**GIVEN MATERIAL:**
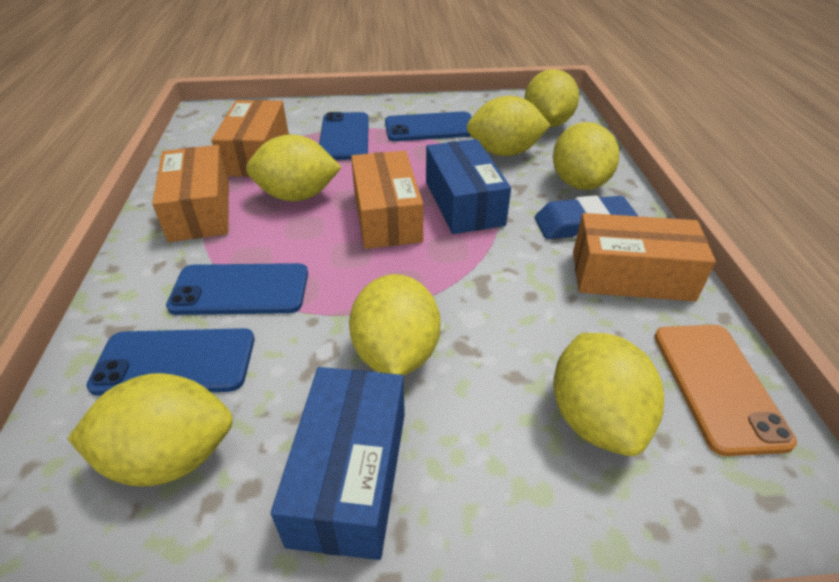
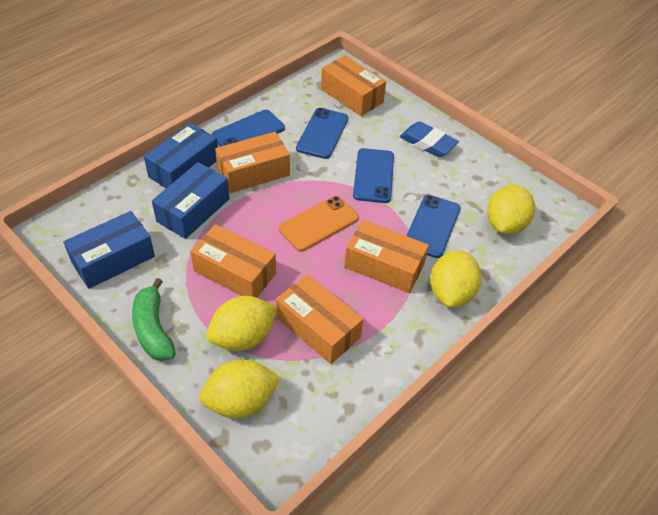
blue box: 2 -> 3
green banana: 0 -> 1
orange box: 4 -> 5
yellow lemon: 7 -> 4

**PROBLEM:** With pictures excluded, the material is to be written out exactly as given.

**ANSWER TO THE PROBLEM:**
blue box: 2 -> 3
green banana: 0 -> 1
orange box: 4 -> 5
yellow lemon: 7 -> 4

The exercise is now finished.